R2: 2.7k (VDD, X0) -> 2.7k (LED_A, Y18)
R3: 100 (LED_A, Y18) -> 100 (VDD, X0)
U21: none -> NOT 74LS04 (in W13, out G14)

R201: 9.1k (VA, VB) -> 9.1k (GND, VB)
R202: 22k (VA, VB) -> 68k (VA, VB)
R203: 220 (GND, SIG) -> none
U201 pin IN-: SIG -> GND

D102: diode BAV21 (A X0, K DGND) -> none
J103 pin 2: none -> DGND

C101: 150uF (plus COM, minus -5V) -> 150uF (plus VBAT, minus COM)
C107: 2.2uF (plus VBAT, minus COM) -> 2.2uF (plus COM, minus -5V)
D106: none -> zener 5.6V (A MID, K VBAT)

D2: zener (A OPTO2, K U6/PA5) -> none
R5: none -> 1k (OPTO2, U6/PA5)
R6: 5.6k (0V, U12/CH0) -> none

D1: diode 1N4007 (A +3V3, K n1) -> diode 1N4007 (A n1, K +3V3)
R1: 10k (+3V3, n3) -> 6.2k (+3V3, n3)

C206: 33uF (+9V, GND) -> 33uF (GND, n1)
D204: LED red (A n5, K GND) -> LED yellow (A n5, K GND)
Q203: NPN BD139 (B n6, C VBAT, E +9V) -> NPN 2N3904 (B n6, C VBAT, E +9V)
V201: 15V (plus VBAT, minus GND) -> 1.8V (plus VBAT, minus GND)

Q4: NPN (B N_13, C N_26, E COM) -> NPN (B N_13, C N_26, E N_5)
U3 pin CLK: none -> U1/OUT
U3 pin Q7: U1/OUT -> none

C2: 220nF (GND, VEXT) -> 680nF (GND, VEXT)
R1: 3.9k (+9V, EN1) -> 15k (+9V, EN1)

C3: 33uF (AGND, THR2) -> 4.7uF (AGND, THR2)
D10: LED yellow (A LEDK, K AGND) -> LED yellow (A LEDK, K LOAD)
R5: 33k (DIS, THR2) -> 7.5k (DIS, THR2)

■ What you need to do:
Type the whole listing again, unaltered.

■ Output below:
R2: 2.7k (VDD, X0) -> 2.7k (LED_A, Y18)
R3: 100 (LED_A, Y18) -> 100 (VDD, X0)
U21: none -> NOT 74LS04 (in W13, out G14)

R201: 9.1k (VA, VB) -> 9.1k (GND, VB)
R202: 22k (VA, VB) -> 68k (VA, VB)
R203: 220 (GND, SIG) -> none
U201 pin IN-: SIG -> GND

D102: diode BAV21 (A X0, K DGND) -> none
J103 pin 2: none -> DGND

C101: 150uF (plus COM, minus -5V) -> 150uF (plus VBAT, minus COM)
C107: 2.2uF (plus VBAT, minus COM) -> 2.2uF (plus COM, minus -5V)
D106: none -> zener 5.6V (A MID, K VBAT)

D2: zener (A OPTO2, K U6/PA5) -> none
R5: none -> 1k (OPTO2, U6/PA5)
R6: 5.6k (0V, U12/CH0) -> none

D1: diode 1N4007 (A +3V3, K n1) -> diode 1N4007 (A n1, K +3V3)
R1: 10k (+3V3, n3) -> 6.2k (+3V3, n3)

C206: 33uF (+9V, GND) -> 33uF (GND, n1)
D204: LED red (A n5, K GND) -> LED yellow (A n5, K GND)
Q203: NPN BD139 (B n6, C VBAT, E +9V) -> NPN 2N3904 (B n6, C VBAT, E +9V)
V201: 15V (plus VBAT, minus GND) -> 1.8V (plus VBAT, minus GND)

Q4: NPN (B N_13, C N_26, E COM) -> NPN (B N_13, C N_26, E N_5)
U3 pin CLK: none -> U1/OUT
U3 pin Q7: U1/OUT -> none

C2: 220nF (GND, VEXT) -> 680nF (GND, VEXT)
R1: 3.9k (+9V, EN1) -> 15k (+9V, EN1)

C3: 33uF (AGND, THR2) -> 4.7uF (AGND, THR2)
D10: LED yellow (A LEDK, K AGND) -> LED yellow (A LEDK, K LOAD)
R5: 33k (DIS, THR2) -> 7.5k (DIS, THR2)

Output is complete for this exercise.